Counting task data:

+ + + +

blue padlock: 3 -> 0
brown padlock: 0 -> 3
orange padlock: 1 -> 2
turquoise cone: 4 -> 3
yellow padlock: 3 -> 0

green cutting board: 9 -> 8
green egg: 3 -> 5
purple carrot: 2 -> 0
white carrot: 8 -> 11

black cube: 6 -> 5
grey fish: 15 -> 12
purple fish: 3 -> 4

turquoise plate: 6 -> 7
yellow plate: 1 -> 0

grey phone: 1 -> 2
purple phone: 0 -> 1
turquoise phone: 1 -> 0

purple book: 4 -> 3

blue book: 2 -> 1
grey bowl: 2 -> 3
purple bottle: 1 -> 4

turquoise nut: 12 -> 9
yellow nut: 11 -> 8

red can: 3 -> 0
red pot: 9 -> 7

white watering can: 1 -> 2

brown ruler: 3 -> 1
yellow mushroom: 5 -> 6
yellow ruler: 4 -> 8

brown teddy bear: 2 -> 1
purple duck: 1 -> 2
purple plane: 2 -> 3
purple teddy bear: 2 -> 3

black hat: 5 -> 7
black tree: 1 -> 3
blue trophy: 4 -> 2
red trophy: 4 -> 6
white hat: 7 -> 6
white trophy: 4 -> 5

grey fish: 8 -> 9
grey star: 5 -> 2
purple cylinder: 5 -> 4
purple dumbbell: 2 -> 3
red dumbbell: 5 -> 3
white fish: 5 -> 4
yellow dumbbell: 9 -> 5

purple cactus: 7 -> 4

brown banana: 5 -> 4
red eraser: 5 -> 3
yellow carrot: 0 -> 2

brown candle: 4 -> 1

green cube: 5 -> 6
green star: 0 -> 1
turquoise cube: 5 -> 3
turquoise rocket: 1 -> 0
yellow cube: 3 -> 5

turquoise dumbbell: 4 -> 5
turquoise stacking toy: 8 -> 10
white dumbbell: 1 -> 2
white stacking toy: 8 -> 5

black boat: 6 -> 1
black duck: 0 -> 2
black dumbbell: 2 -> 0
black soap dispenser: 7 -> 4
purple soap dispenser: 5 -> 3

+ + + +

Assignment: Check each line of the data for the string "white" and state how many lines contain it, without any other output.

Solved problem: 7